--- Prompt ---
Count every line in the data that contains the word "geralida", then report that number alone.

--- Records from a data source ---
▼

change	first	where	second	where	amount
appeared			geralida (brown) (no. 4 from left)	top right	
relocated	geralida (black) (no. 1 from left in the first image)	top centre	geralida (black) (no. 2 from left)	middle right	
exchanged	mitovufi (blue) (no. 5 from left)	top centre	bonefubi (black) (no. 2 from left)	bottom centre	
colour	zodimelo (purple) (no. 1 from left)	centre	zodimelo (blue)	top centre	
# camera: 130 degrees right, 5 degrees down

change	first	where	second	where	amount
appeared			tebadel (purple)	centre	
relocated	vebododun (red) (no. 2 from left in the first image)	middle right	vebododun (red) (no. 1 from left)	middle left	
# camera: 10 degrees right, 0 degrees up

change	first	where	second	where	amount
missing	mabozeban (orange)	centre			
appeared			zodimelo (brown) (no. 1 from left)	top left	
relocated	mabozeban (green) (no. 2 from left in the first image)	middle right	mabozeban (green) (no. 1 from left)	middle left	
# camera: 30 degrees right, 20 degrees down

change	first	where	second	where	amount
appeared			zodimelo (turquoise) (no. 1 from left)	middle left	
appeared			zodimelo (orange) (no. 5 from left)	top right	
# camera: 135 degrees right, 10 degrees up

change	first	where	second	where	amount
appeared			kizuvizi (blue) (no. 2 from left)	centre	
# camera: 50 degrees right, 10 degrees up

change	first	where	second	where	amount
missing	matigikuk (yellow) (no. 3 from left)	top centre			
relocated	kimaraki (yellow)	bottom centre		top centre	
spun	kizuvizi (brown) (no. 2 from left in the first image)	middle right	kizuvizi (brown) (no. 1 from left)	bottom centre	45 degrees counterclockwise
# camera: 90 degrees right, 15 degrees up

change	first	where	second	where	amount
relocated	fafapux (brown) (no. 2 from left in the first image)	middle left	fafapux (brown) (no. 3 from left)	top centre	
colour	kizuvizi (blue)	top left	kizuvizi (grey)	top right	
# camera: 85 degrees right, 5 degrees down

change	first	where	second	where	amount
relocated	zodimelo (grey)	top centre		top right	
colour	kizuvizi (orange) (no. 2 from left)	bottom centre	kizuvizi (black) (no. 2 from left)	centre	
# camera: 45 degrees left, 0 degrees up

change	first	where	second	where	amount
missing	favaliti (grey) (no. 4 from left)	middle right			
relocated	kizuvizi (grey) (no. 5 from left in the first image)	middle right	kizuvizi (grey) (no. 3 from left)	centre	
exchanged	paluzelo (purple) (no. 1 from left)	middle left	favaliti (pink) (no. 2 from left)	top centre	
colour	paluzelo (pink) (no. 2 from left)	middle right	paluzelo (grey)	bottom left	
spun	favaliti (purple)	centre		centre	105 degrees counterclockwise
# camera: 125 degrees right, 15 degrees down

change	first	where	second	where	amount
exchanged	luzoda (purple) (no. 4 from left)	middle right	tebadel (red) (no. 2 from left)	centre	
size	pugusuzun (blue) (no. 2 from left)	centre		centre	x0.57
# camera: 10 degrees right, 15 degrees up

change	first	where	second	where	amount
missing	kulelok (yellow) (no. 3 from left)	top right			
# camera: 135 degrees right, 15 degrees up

▲

--- Solved problem ---
2